**Before and after image sets**
--
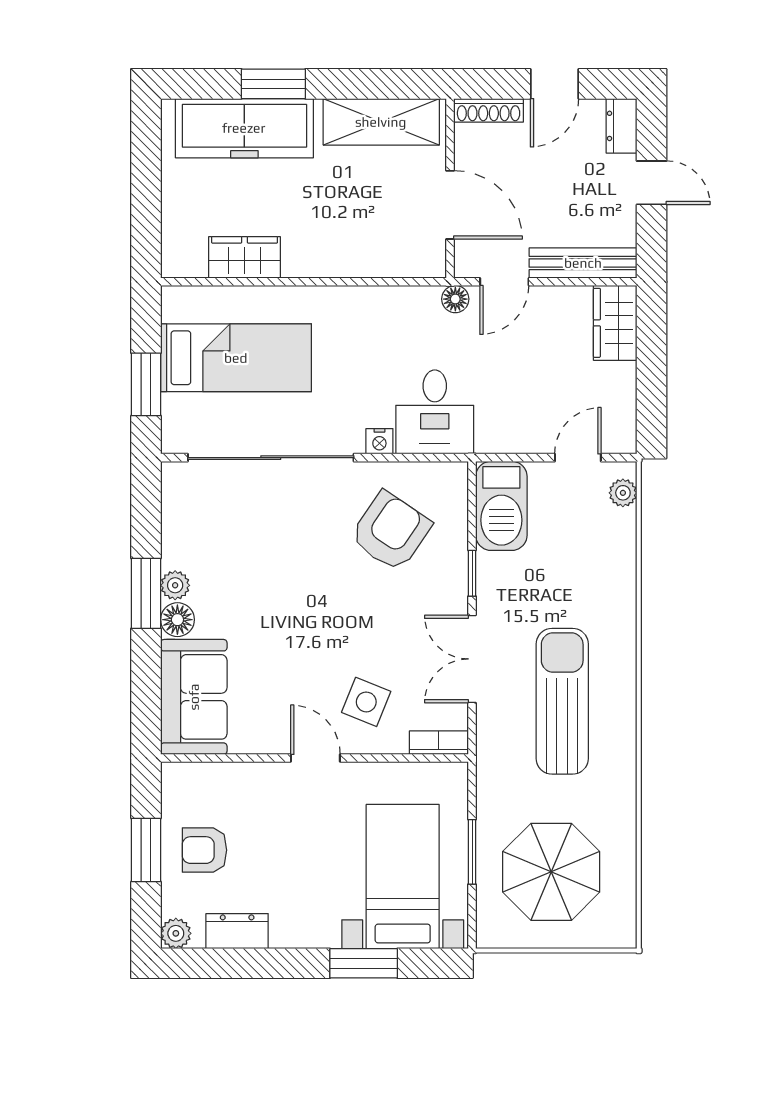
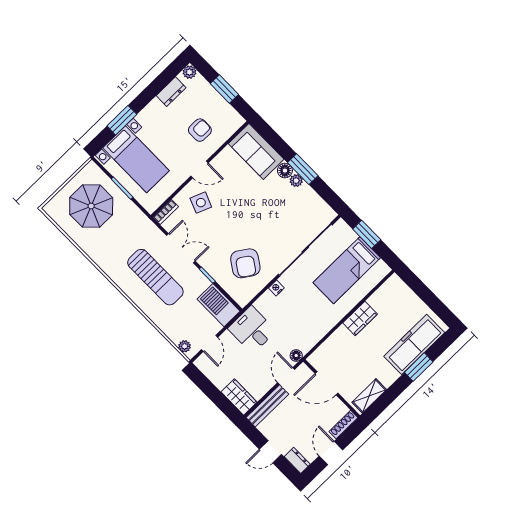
shelving: (381, 122) -> (369, 396), width x0.67, depth x0.75
wardrobe: (245, 257) -> (360, 318), moved
desk: (435, 412) -> (252, 330), moved
sun lounger: (562, 701) -> (155, 277), moved
armchair: (204, 850) -> (200, 130), moved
--
**INSTRUCTION**
Write out again exactly the lines that run from the one holding "wardrobe: (245, 257) -> (360, 318), moved" through the last line of the data; omit all other lines.

**RESPONSE TO THIS TASK**
wardrobe: (245, 257) -> (360, 318), moved
desk: (435, 412) -> (252, 330), moved
sun lounger: (562, 701) -> (155, 277), moved
armchair: (204, 850) -> (200, 130), moved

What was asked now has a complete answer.